_Raw data_
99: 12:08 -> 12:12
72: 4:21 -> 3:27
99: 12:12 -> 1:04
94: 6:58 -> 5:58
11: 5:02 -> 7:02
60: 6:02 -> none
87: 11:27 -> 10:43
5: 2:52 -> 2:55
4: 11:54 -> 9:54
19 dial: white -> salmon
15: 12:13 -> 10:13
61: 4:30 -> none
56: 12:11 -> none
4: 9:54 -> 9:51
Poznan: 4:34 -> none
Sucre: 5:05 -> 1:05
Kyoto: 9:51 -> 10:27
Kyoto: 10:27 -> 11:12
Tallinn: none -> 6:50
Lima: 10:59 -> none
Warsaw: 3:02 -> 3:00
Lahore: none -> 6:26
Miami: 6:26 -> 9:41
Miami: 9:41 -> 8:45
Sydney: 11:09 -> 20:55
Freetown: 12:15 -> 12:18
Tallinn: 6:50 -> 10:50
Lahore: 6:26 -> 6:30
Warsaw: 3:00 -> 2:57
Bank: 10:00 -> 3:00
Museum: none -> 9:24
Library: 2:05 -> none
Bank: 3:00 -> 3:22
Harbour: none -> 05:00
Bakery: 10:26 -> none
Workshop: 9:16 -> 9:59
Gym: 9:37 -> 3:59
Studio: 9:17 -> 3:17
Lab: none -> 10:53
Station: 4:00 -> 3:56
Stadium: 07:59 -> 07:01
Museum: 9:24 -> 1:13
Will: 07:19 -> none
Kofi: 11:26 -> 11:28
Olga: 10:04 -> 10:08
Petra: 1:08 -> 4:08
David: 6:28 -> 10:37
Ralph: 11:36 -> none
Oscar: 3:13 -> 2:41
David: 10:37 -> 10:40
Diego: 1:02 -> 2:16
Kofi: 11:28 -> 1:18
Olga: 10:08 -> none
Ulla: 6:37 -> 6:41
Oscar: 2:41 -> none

_Task objective_
Give all of the lines in the material above as a single numbered list, with any blank lines removed.

_Solution for this problem_
1. 99: 12:08 -> 12:12
2. 72: 4:21 -> 3:27
3. 99: 12:12 -> 1:04
4. 94: 6:58 -> 5:58
5. 11: 5:02 -> 7:02
6. 60: 6:02 -> none
7. 87: 11:27 -> 10:43
8. 5: 2:52 -> 2:55
9. 4: 11:54 -> 9:54
10. 19 dial: white -> salmon
11. 15: 12:13 -> 10:13
12. 61: 4:30 -> none
13. 56: 12:11 -> none
14. 4: 9:54 -> 9:51
15. Poznan: 4:34 -> none
16. Sucre: 5:05 -> 1:05
17. Kyoto: 9:51 -> 10:27
18. Kyoto: 10:27 -> 11:12
19. Tallinn: none -> 6:50
20. Lima: 10:59 -> none
21. Warsaw: 3:02 -> 3:00
22. Lahore: none -> 6:26
23. Miami: 6:26 -> 9:41
24. Miami: 9:41 -> 8:45
25. Sydney: 11:09 -> 20:55
26. Freetown: 12:15 -> 12:18
27. Tallinn: 6:50 -> 10:50
28. Lahore: 6:26 -> 6:30
29. Warsaw: 3:00 -> 2:57
30. Bank: 10:00 -> 3:00
31. Museum: none -> 9:24
32. Library: 2:05 -> none
33. Bank: 3:00 -> 3:22
34. Harbour: none -> 05:00
35. Bakery: 10:26 -> none
36. Workshop: 9:16 -> 9:59
37. Gym: 9:37 -> 3:59
38. Studio: 9:17 -> 3:17
39. Lab: none -> 10:53
40. Station: 4:00 -> 3:56
41. Stadium: 07:59 -> 07:01
42. Museum: 9:24 -> 1:13
43. Will: 07:19 -> none
44. Kofi: 11:26 -> 11:28
45. Olga: 10:04 -> 10:08
46. Petra: 1:08 -> 4:08
47. David: 6:28 -> 10:37
48. Ralph: 11:36 -> none
49. Oscar: 3:13 -> 2:41
50. David: 10:37 -> 10:40
51. Diego: 1:02 -> 2:16
52. Kofi: 11:28 -> 1:18
53. Olga: 10:08 -> none
54. Ulla: 6:37 -> 6:41
55. Oscar: 2:41 -> none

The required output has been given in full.